• _Input data_
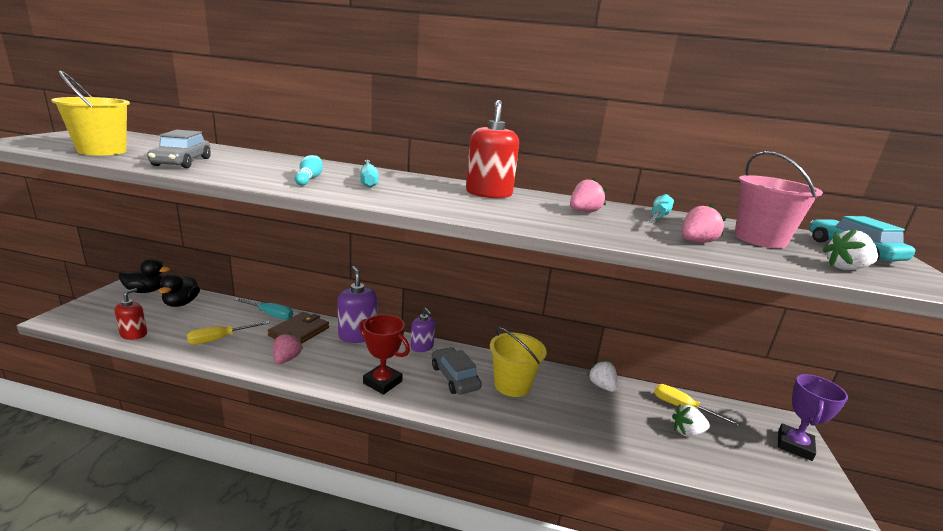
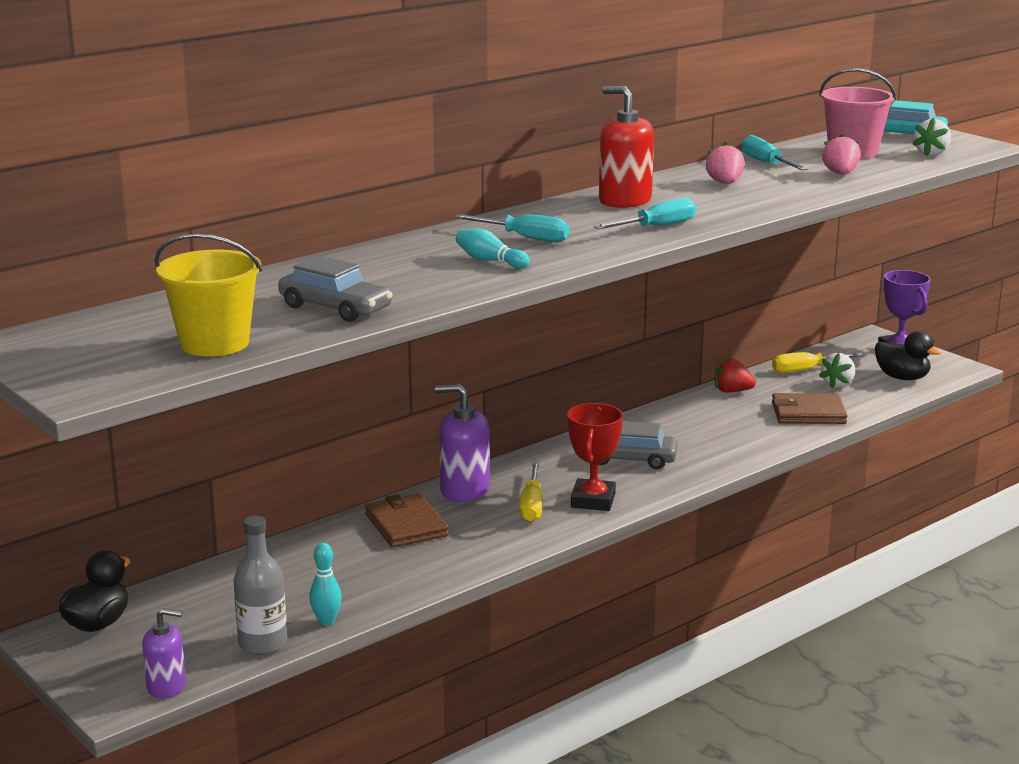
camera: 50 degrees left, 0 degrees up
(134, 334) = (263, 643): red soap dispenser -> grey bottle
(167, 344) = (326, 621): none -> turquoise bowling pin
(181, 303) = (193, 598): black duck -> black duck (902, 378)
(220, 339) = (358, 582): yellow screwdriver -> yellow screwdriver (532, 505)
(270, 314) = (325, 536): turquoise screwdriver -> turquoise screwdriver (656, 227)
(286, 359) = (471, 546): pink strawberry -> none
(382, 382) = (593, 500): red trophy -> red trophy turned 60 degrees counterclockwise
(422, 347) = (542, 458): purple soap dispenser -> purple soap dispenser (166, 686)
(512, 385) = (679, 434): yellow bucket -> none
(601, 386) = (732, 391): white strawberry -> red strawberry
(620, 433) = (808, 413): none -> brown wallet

==

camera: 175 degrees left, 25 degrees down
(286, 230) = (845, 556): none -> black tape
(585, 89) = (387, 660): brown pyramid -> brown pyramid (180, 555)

• _How to complete this task_
What is asked for is an exact copy of the lines above from the one containing "(601, 386) = (732, 391): white" through the one containing "(620, 433) = (808, 413): none -> brown wallet", and only those.

• _Written solution_
(601, 386) = (732, 391): white strawberry -> red strawberry
(620, 433) = (808, 413): none -> brown wallet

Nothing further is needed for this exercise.